- [Your instructions] Copy out exactly the line that contains "camera: 30 degrees left, 10 degrees up" and all lines following it to the end of the data.

Scene difference descriptions:
*****

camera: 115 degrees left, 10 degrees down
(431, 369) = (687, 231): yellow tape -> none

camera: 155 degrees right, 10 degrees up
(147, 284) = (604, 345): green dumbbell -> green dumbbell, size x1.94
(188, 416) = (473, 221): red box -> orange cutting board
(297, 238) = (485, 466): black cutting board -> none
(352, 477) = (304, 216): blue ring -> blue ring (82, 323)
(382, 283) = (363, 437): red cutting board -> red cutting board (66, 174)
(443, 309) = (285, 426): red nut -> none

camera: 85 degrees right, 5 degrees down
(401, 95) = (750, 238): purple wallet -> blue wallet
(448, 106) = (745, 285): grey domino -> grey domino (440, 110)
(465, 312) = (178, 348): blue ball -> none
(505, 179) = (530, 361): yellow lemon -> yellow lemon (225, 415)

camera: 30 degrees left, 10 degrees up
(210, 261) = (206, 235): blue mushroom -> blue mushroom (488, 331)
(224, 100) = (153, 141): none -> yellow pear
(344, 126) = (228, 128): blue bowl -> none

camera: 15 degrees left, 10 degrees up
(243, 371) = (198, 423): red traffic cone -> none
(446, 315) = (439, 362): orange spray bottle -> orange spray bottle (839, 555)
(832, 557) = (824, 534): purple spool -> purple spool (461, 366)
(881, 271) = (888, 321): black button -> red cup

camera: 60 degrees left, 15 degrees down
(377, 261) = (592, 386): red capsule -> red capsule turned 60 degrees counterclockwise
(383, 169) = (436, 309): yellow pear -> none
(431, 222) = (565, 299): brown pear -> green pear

*****

- [Response below]
camera: 30 degrees left, 10 degrees up
(210, 261) = (206, 235): blue mushroom -> blue mushroom (488, 331)
(224, 100) = (153, 141): none -> yellow pear
(344, 126) = (228, 128): blue bowl -> none

camera: 15 degrees left, 10 degrees up
(243, 371) = (198, 423): red traffic cone -> none
(446, 315) = (439, 362): orange spray bottle -> orange spray bottle (839, 555)
(832, 557) = (824, 534): purple spool -> purple spool (461, 366)
(881, 271) = (888, 321): black button -> red cup

camera: 60 degrees left, 15 degrees down
(377, 261) = (592, 386): red capsule -> red capsule turned 60 degrees counterclockwise
(383, 169) = (436, 309): yellow pear -> none
(431, 222) = (565, 299): brown pear -> green pear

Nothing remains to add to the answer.